Exercise task: Copy out, word for word, every line from the one holding "1944-45 (46, 248)" through the one holding "Year (46, 20)", with both of those lines included.

Dataset records:

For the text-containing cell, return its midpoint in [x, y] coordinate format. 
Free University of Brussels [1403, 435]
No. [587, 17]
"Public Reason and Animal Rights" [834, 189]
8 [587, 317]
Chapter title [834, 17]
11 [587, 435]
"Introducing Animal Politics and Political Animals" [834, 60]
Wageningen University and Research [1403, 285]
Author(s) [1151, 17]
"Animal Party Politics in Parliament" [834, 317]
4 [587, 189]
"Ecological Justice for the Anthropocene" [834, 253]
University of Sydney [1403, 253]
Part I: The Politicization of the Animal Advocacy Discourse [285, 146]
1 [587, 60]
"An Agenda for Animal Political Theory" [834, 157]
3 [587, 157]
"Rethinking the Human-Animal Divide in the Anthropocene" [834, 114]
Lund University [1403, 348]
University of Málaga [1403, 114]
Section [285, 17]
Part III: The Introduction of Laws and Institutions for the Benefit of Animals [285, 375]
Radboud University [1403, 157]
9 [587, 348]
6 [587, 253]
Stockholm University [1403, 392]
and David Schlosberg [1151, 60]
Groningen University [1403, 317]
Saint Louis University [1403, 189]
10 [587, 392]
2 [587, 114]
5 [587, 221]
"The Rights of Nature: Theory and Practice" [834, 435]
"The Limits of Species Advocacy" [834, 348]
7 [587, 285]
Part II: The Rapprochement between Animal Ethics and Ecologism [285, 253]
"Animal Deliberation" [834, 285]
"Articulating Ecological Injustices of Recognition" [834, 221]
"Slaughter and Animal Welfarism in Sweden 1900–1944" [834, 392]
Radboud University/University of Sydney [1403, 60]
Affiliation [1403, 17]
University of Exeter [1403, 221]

==

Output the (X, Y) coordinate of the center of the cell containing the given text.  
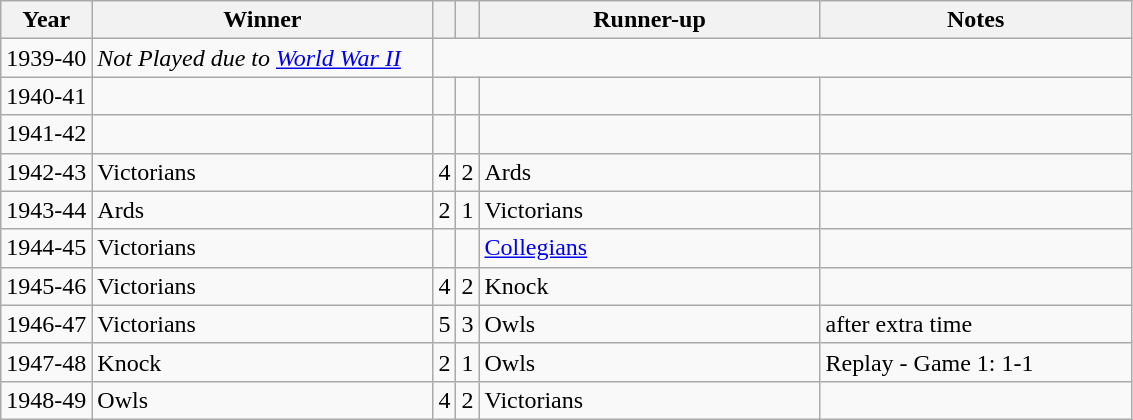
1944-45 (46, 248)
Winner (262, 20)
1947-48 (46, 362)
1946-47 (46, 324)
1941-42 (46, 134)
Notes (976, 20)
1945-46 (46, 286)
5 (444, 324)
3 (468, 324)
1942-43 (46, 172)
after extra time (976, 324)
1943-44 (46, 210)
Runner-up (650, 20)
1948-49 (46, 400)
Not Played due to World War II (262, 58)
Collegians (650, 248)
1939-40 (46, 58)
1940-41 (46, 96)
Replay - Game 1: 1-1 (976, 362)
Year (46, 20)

---

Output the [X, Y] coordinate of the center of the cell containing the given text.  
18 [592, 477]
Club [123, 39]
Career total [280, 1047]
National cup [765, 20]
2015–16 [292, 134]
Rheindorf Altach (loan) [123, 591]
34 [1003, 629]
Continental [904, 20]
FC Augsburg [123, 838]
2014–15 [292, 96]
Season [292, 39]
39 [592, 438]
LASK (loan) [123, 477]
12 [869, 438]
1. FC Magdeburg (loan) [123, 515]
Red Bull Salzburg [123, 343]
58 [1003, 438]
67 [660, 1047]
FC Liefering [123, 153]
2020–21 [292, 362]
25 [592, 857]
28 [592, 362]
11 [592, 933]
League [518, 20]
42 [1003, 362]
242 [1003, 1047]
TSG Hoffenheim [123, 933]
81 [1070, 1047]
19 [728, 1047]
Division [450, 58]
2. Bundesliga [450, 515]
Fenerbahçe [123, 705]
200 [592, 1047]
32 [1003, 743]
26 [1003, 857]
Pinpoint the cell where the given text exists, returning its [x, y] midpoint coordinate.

Response:
1944-45 (46, 248)
Winner (262, 20)
1947-48 (46, 362)
1946-47 (46, 324)
1941-42 (46, 134)
Notes (976, 20)
1945-46 (46, 286)
5 (444, 324)
3 (468, 324)
1942-43 (46, 172)
after extra time (976, 324)
1943-44 (46, 210)
Runner-up (650, 20)
1948-49 (46, 400)
Not Played due to World War II (262, 58)
Collegians (650, 248)
1939-40 (46, 58)
1940-41 (46, 96)
Replay - Game 1: 1-1 (976, 362)
Year (46, 20)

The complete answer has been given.